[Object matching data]
"""
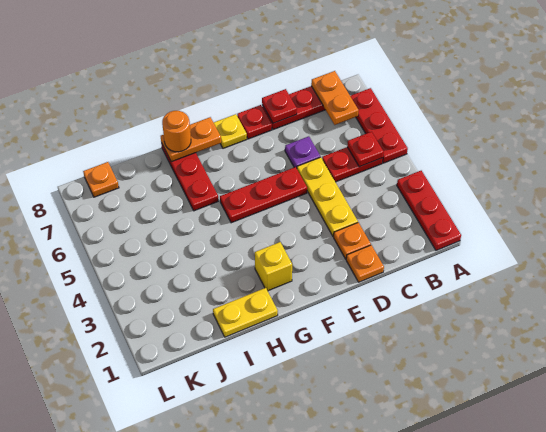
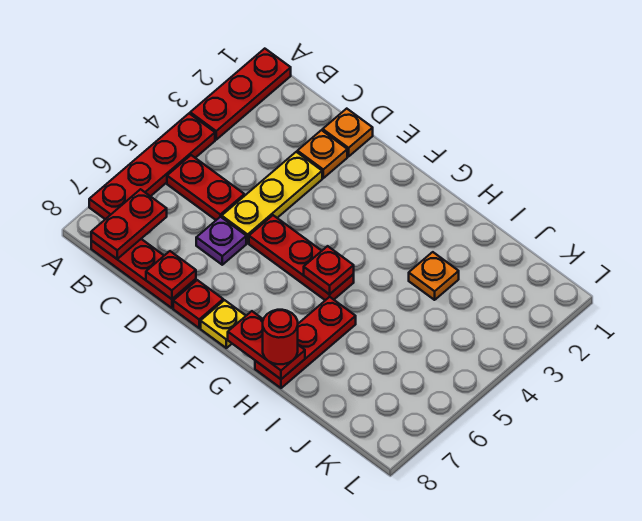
red plate A5:A7 level 1 -> red plate A4:A7 level 1
red plate B5 level 2 -> red plate G5 level 2
orange plate B7:B8 level 2 -> red plate B7:B8 level 2
yellow brick G2 level 1 -> none
orange plate G8:H8 level 2 -> red plate G8:H8 level 2
yellow plate H1:I1 level 1 -> none
orange round brick H8 level 3 -> red round brick H8 level 3
orange plate K8 level 1 -> orange plate I3 level 1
"""
**Problem details:**
Reproduce each entry precisely. Leave the pictures out.

**Answer space:**
red plate A5:A7 level 1 -> red plate A4:A7 level 1
red plate B5 level 2 -> red plate G5 level 2
orange plate B7:B8 level 2 -> red plate B7:B8 level 2
yellow brick G2 level 1 -> none
orange plate G8:H8 level 2 -> red plate G8:H8 level 2
yellow plate H1:I1 level 1 -> none
orange round brick H8 level 3 -> red round brick H8 level 3
orange plate K8 level 1 -> orange plate I3 level 1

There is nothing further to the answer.